### Records provided
####################

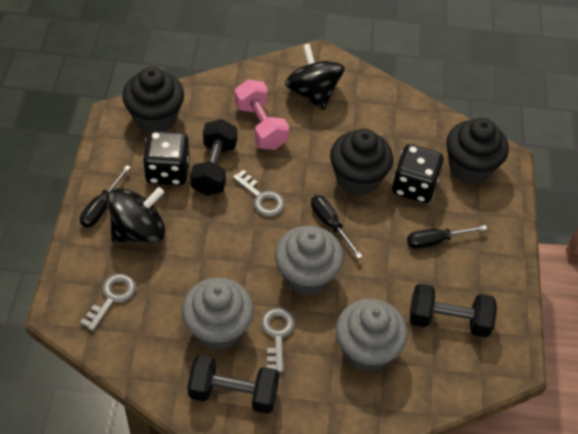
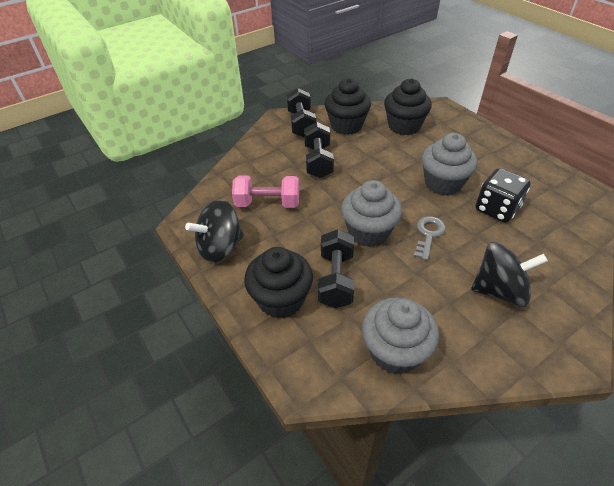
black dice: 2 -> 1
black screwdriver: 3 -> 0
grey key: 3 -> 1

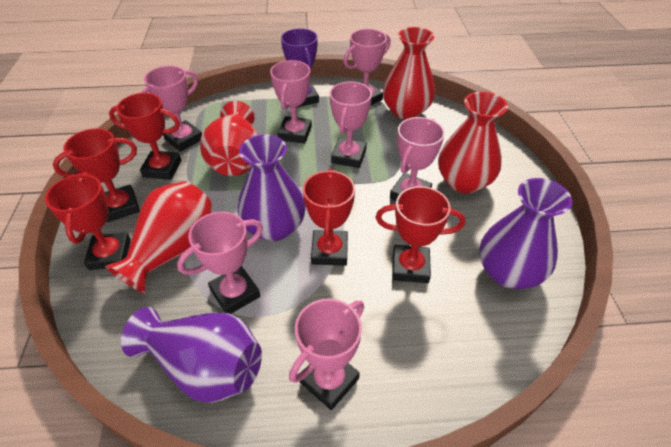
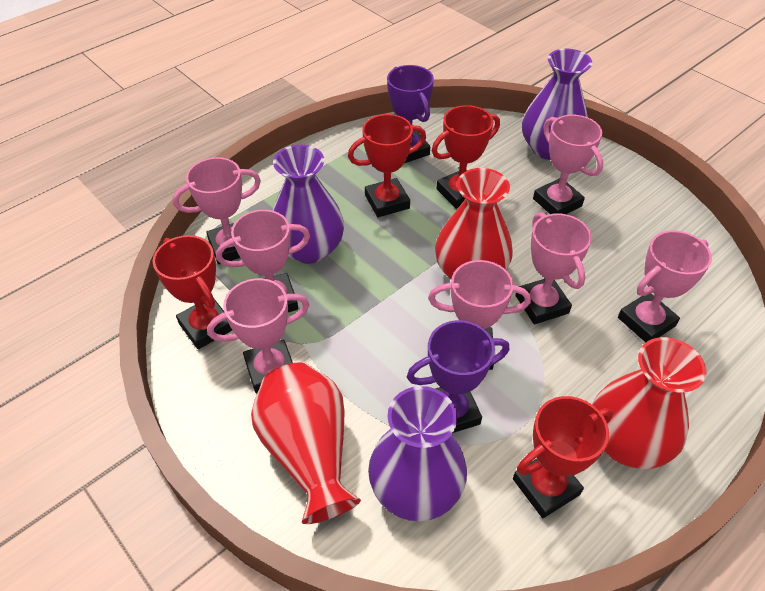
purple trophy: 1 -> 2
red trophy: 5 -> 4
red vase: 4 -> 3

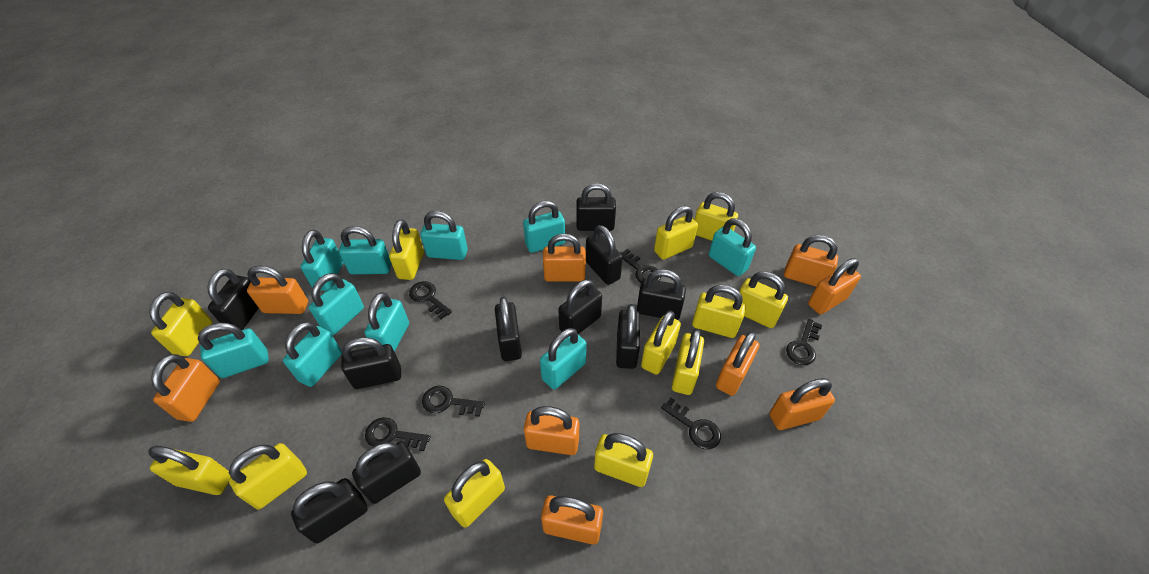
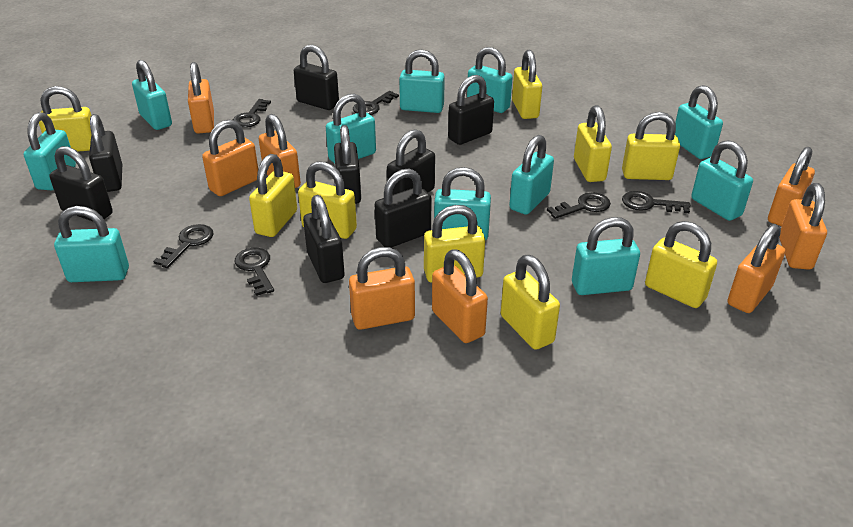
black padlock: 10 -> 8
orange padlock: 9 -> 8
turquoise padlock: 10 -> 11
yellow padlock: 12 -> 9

####################

Write only the number of lines in the data above that include "padlock".

### Result for this exercise
4